**TASK GOAL:** Report each line in the rows below that contains the string "alto", and copy every such line in full. Case counts when matching.

[Dataset excerpts]
--------------------

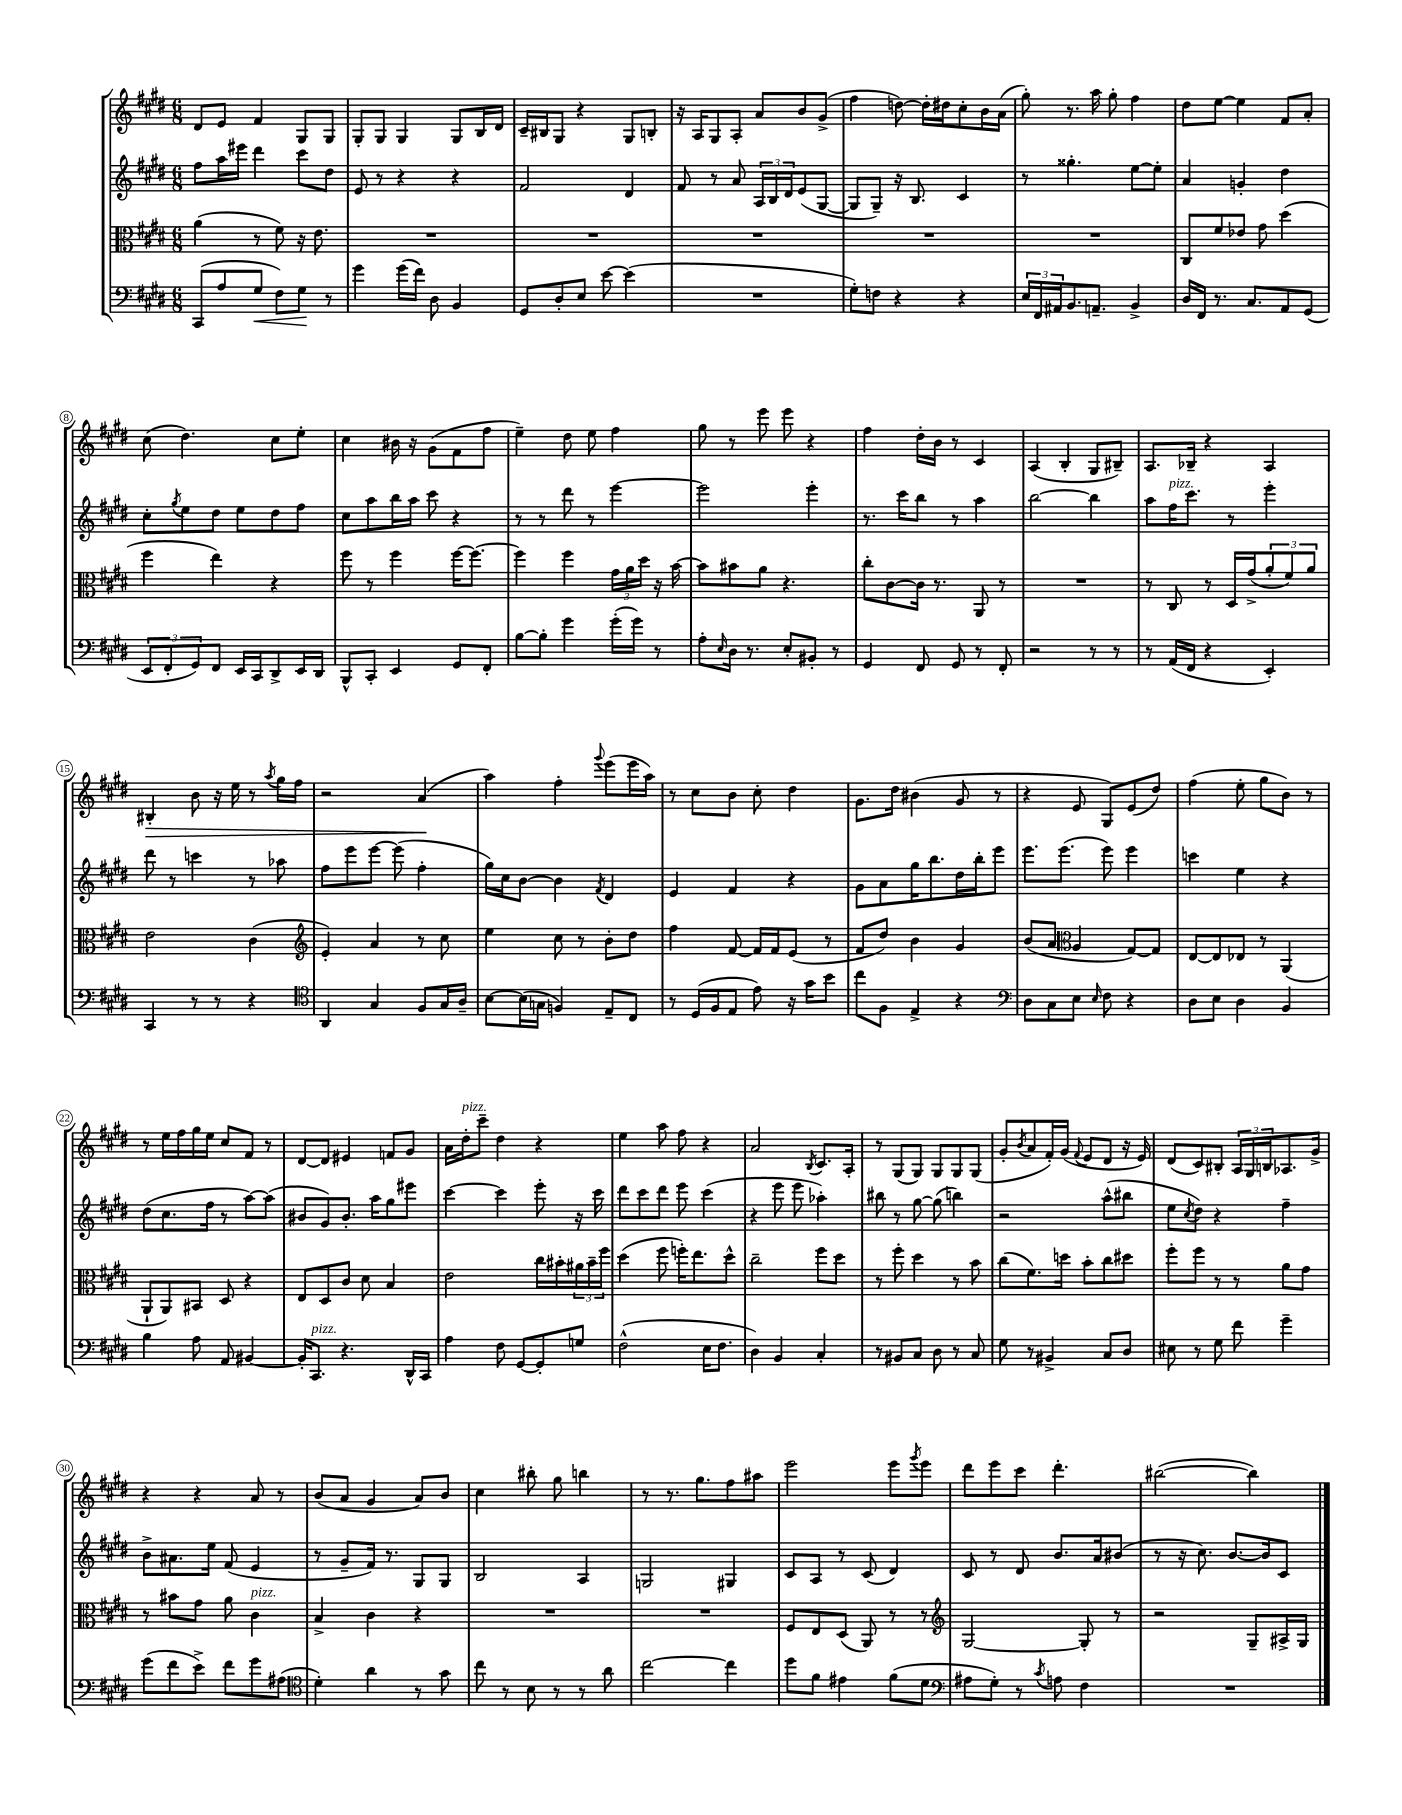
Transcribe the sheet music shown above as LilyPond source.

<<
\new StaffGroup <<
\new Staff = "s0" {
    \clef treble \key e \major \numericTimeSignature \time 6/8
    dis'8 e'8 fis'4 gis8 gis8 |
    gis8-. gis8 gis4 gis8 b16 dis'16 |
    cis'16-- bis16 gis8 r4 gis8 b8-. |
    r16 a16 gis8 a8-. a'8 b'8 gis'8->( |
    fis''4 d''8~) d''16-. dis''16 cis''8-. b'16 a'16( |
    gis''8-.) r8. a''16 gis''8-. fis''4 |
    dis''8 e''8~ e''4 fis'8 a'8-. |
    cis''8( dis''4.) cis''8 e''8-. |
    cis''4 bis'16 r16 gis'8( fis'8 fis''8 |
    e''4--) dis''8 e''8 fis''4 |
    gis''8 r8 e'''8 e'''8 r4 |
    fis''4 dis''16-. b'16 r8 cis'4 |
    a4( b4-. gis8 bis8--) |
    a8. bes16-- r4 a4 |
    bis4-.\> b'8 r16 e''16 r8 \acciaccatura { a''8 } gis''16 fis''16 |
    r2 a'4\!( |
    a''4) fis''4-. \appoggiatura { gis'''8 } e'''8( e'''16 a''16) |
    r8 cis''8 b'8 cis''8-. dis''4 |
    gis'8. dis''16 bis'4( gis'8 r8 |
    r4 e'8 gis8) e'8( dis''8) |
    fis''4( e''8-. gis''8 b'8) r8 |
    r8 e''16 fis''16 gis''16 e''16 cis''8 fis'8 r8 |
    dis'8~ dis'8 eis'4 f'8 gis'8 |
    a'16 dis''16-.^\markup { \italic "pizz." } cis'''8-- dis''4 r4 |
    e''4 a''8 fis''8 r4 |
    a'2 \acciaccatura { b8 } cis'8. a16-. |
    r8 gis8( gis8) gis8 gis8 gis8( |
    gis'8-. \acciaccatura { b'8 } a'8 fis'16-.) gis'16( \appoggiatura { fis'8 } e'8 dis'8 r16 e'16) |
    dis'8( cis'8) bis8-. \tuplet 3/2 { a16 gis16 b16 } aes8. gis'16-> |
    r4 r4 a'8 r8 |
    b'8( a'8 gis'4 a'8) b'8 |
    cis''4 bis''8-. gis''8 b''4 |
    r8 r8. gis''8. fis''8 ais''8 |
    e'''2 e'''8 \acciaccatura { gis'''8 } e'''8 |
    dis'''8 e'''8 cis'''8 dis'''4.-. |
    bis''2~( bis''4) \bar "|." |
}
\new Staff = "s1" {
    \clef treble \key e \major \numericTimeSignature \time 6/8
    fis''8 a''16 eis'''16 dis'''4 cis'''8 dis''8 |
    e'8 r8 r4 r4 |
    fis'2 dis'4 |
    fis'8 r8 a'8 \tuplet 3/2 { a16 b16 dis'16 } e'8( gis8~ |
    gis8 gis8--) r16 b8. cis'4 |
    r8 gisis''4.-. e''8~ e''8-. |
    a'4 g'4-. dis''4 |
    cis''8-. \acciaccatura { gis''8 } e''8 dis''8 e''8 dis''8 fis''8 |
    cis''8 a''8 b''16 a''16 cis'''8 r4 |
    r8 r8 dis'''8 r8 e'''4~ |
    e'''2 e'''4-. |
    r8. cis'''16 b''8 r8 a''4 |
    b''2~ b''4 |
    a''8 fis''16^\markup { \italic "pizz." } cis'''8. r8 e'''4-. |
    dis'''8 r8 c'''4 r8 aes''8 |
    fis''8 e'''8 e'''8~ e'''8( fis''4-. |
    gis''16) cis''16 b'8~ b'4 \acciaccatura { fis'8 } dis'4 |
    e'4 fis'4 r4 |
    gis'8 a'8 gis''16 b''8. dis''16 b''16-. e'''8 |
    e'''8. e'''8.( e'''8) e'''4 |
    c'''4 e''4 r4 |
    dis''8( cis''8. fis''16 r8 a''8~) a''8( |
    bis'8 gis'8) bis'8.-. a''16 gis''8 eis'''8 |
    cis'''4~ cis'''4 e'''8-. r16 cis'''16 |
    dis'''8 cis'''8 dis'''8 e'''8 cis'''4( |
    r4 e'''8 e'''8 aes''4-.) |
    bis''8 r8 gis''8~ gis''8( b''4) |
    r2 a''8-^( bis''8 |
    e''8 \acciaccatura { cis''8 } dis''8) r4 fis''4-- |
    b'8-> ais'8. e''16 fis'8( e'4 |
    r8 gis'8-- fis'16) r8. gis8 gis8 |
    b2 a4 |
    g2 gis4 |
    cis'8 a8 r8 cis'8( dis'4) |
    cis'8 r8 dis'8 b'8. a'16 bis'8( |
    r8 r16 cis''8.) b'8.~ b'16 cis'8 \bar "|." |
}
\new Staff = "s2" {
    \clef alto \key e \major \numericTimeSignature \time 6/8
    a'4( r8 fis'8) r16 e'8. |
    R2. |
    R2. |
    R2. |
    R2. |
    R2. |
    cis8 fis'8 ees'8 gis'8 dis''4( |
    fis''4 e''4) r4 |
    fis''8 r8 fis''4 fis''16~ fis''8.~ |
    fis''4 fis''4 \tuplet 3/2 { gis'16 a'16 dis''16 } r16 b'16~ |
    b'8 bis'8 a'8 r4. |
    cis''8-. cis'8~ cis'16 r8. a,8 r8 |
    R2. |
    r8 cis8 r8 dis16 gis'16->( \tuplet 3/2 { a'8-. fis'8) a'8 } |
    e'2 cis'4( |
    \clef treble e'4-.) a'4 r8 cis''8 |
    e''4 cis''8 r8 b'8-. dis''8 |
    fis''4 fis'8~ fis'16 fis'16 e'8( r8 |
    fis'8 dis''8) b'4 gis'4 |
    b'8( a'8 \clef alto a4 gis8~) gis8 |
    e8~ e8 ees8 r8 a,4( |
    a,8-! a,8) bis,8 dis8 r4 |
    e8 dis8 cis'8 dis'8 b4 |
    e'2 cis''16 bis'16-. \tuplet 3/2 { ais'16 bis'16-- fis''16 } |
    dis''4( fis''8 f''16-.) e''8. dis''8-^ |
    cis''2-- fis''8 dis''8 |
    r8 fis''8-. dis''4 r8 b'8 |
    cis''8( fis'8.) d''16 b'8-. cis''8 dis''8 |
    fis''8-. fis''8 r8 r8 a'8 gis'8 |
    r8 bis'8 gis'8 a'8 cis'4^\markup { \italic "pizz." } |
    b4-> cis'4 r4 |
    R2. |
    R2. |
    fis8 e8 dis8( a,8) r8 r8 |
    \clef treble gis2~ gis8-. r8 |
    r2 gis8-- ais16-> gis16 \bar "|." |
}
\new Staff = "s3" {
    \clef bass \key e \major \numericTimeSignature \time 6/8
    cis,8( a8 gis8\< fis8) gis8\! r8 |
    gis'4 gis'16( fis'16) dis8 b,4 |
    gis,8 dis8-. e8 e'8~ e'4( |
    R2. |
    gis8-.) f8 r4 r4 |
    \tuplet 3/2 { e16 fis,16 ais,16 } b,8. a,8.-- b,4-> |
    dis16 fis,16 r8. cis8. a,8 gis,8( |
    \tuplet 3/2 { e,8 fis,8-. gis,8) } fis,8 e,16 cis,16 dis,8-> e,16 dis,16 |
    b,,8-^ cis,8-. e,4 gis,8 fis,8-. |
    b8~ b8-. gis'4 gis'16-.( gis'16) r8 |
    a8-. \grace { e16 } dis16 r8. e8-. bis,8-. r8 |
    gis,4 fis,8 gis,8 r8 fis,8-. |
    r2 r8 r8 |
    r8 a,16( fis,16 r4 e,4-.) |
    cis,4 r8 r8 r4 |
    \clef tenor a,4 gis4 fis8 gis16 a16-- |
    b8~ b16( g16 f4) e8-- cis8 |
    r8 dis16( fis16 e8 e'8) r16 gis'16 b'8 |
    cis''8 fis8 e4-> r4 |
    \clef bass dis8 cis8 e8 \grace { e16 } fis8 r4 |
    dis8 e8 dis4 b,4 |
    b4 a8 a,8 bis,4~ |
    bis,16-. cis,8.^\markup { \italic "pizz." } r4. dis,16-^ cis,16 |
    a4 fis8 gis,8~ gis,8-. g8 |
    fis2-^( e16 fis8. |
    dis4) b,4 cis4-. |
    r8 bis,8 cis8 dis8 r8 cis8 |
    gis8 r8 bis,4-> cis8 dis8 |
    eis8 r8 gis8 fis'8 gis'4-- |
    gis'8( fis'8 e'8->) fis'8 gis'8 ais8( |
    \clef tenor dis'4-.) a'4 r8 gis'8 |
    cis''8 r8 b8 r8 r8 a'8 |
    cis''2~ cis''4 |
    dis''8 fis'8 eis'4 fis'8( dis'8 |
    \clef bass ais8 gis8-.) r8 \acciaccatura { cis'8 } a8 fis4 |
    R2. \bar "|." |
}
>>
>>
\layout { \context { \Score \override BarNumber.stencil = #(make-stencil-circler 0.1 0.3 ly:text-interface::print) } }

--------------------

**CORRECT RESPONSE:**
    \clef alto \key e \major \numericTimeSignature \time 6/8
    b'8( a'8 \clef alto a4 gis8~) gis8 |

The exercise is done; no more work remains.